◆ Given material:
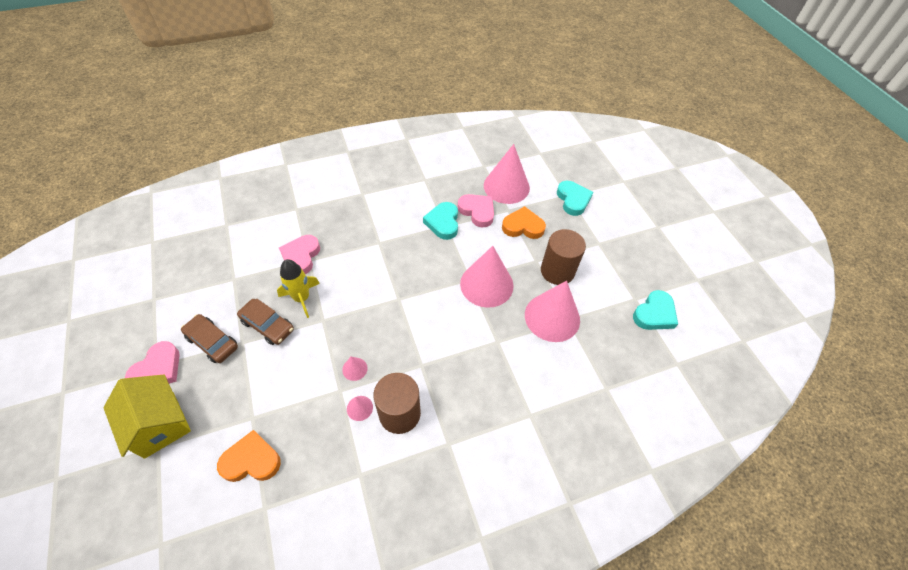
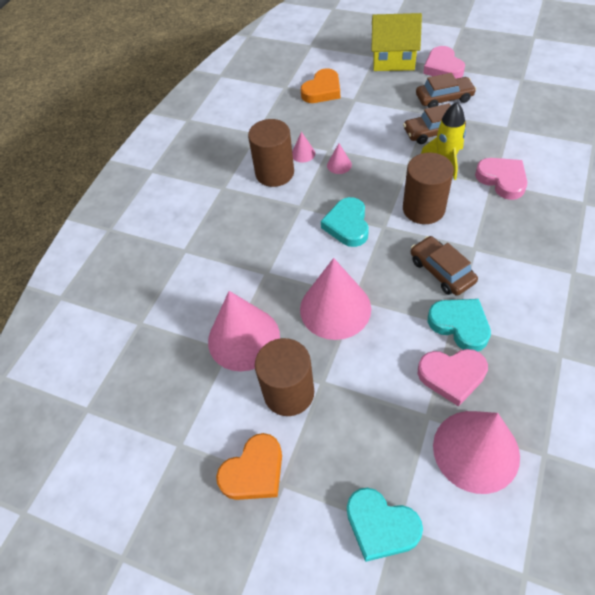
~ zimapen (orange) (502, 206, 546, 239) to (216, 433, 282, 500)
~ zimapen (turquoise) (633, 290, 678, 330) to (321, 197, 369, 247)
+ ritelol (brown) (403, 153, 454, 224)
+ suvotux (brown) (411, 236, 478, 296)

◆ Assignment:
Could you output the entire listing verbatim while omitting its pictures?

◆ Output:
~ zimapen (orange) (502, 206, 546, 239) to (216, 433, 282, 500)
~ zimapen (turquoise) (633, 290, 678, 330) to (321, 197, 369, 247)
+ ritelol (brown) (403, 153, 454, 224)
+ suvotux (brown) (411, 236, 478, 296)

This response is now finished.